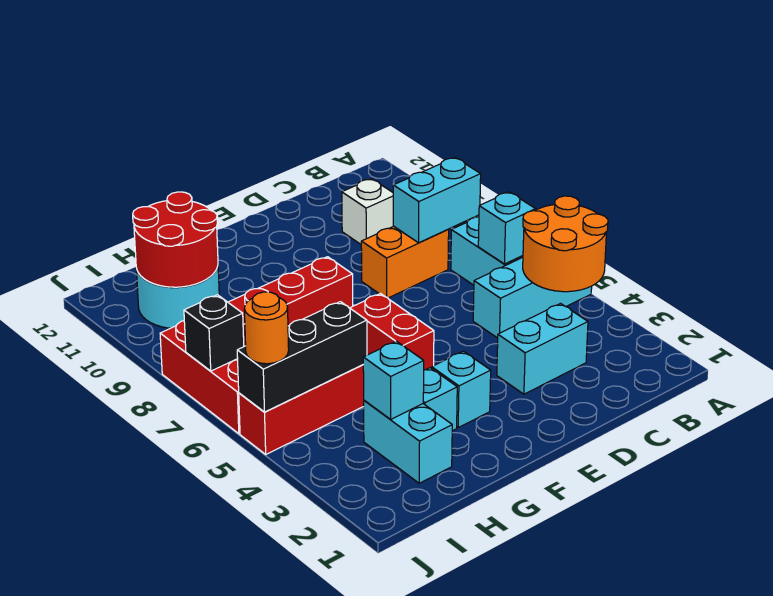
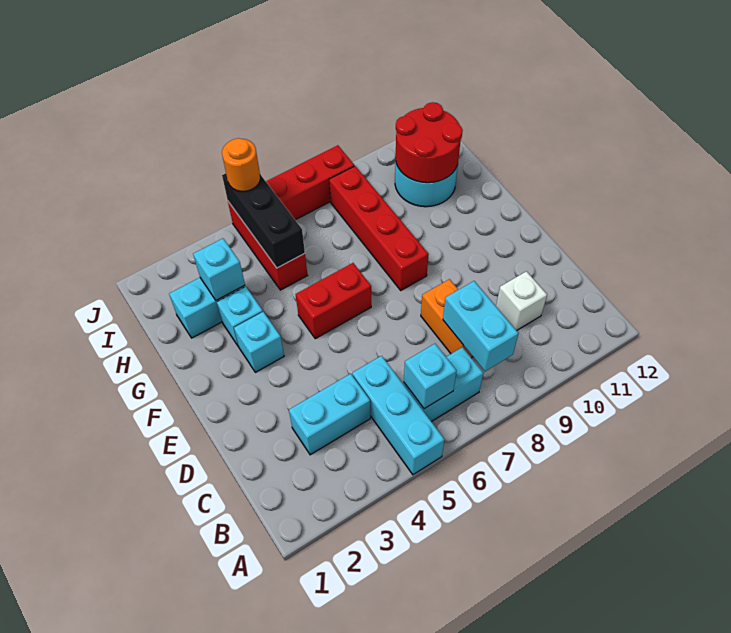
orange round brick A4:B5 level 2 -> none
cyan brick C3:D3 level 1 -> cyan brick C3:C4 level 1
black brick J7 level 2 -> none

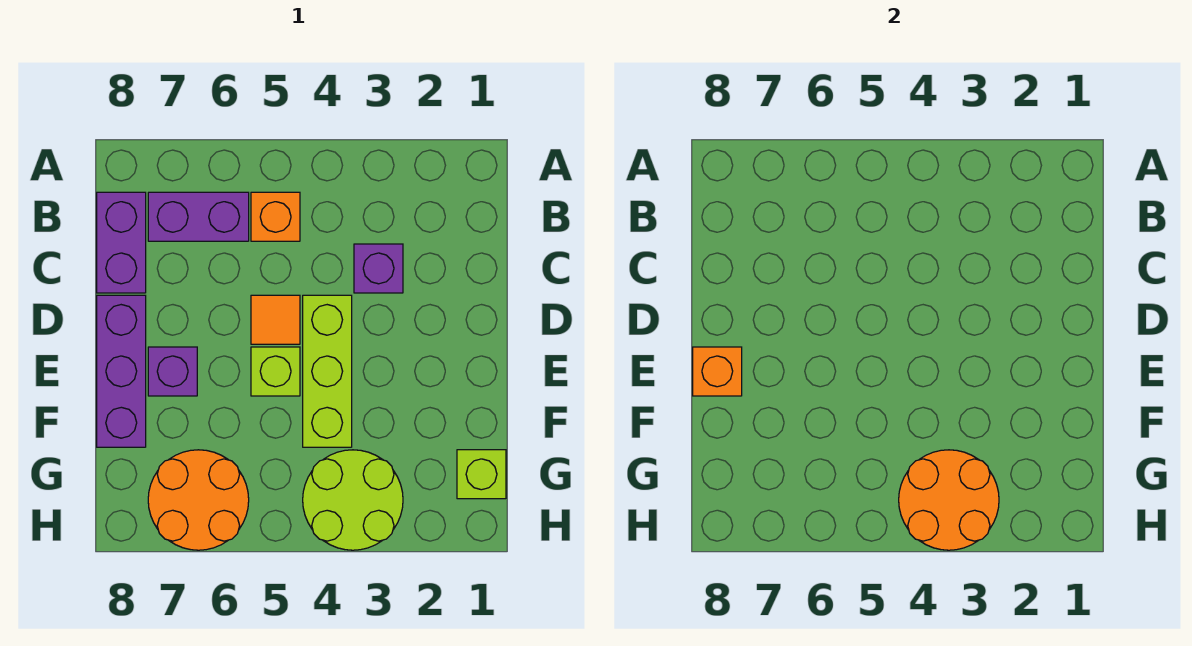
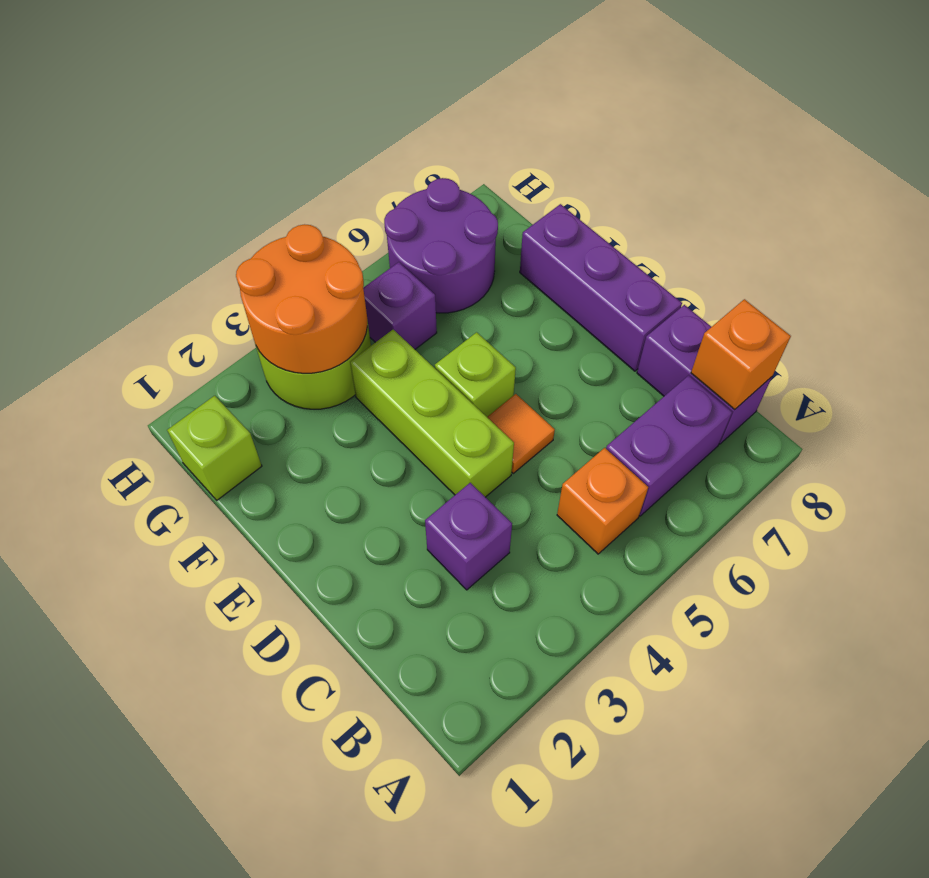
purple brick E7 level 1 -> purple brick G5 level 1
orange brick E8 level 2 -> orange brick B8 level 2
orange round brick G6:H7 level 1 -> purple round brick G6:H7 level 1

PROBLEM DETAILS:
Count each line of the material that includes the string "purple", then give only the total.

SOLUTION FOR THIS EXERCISE:
2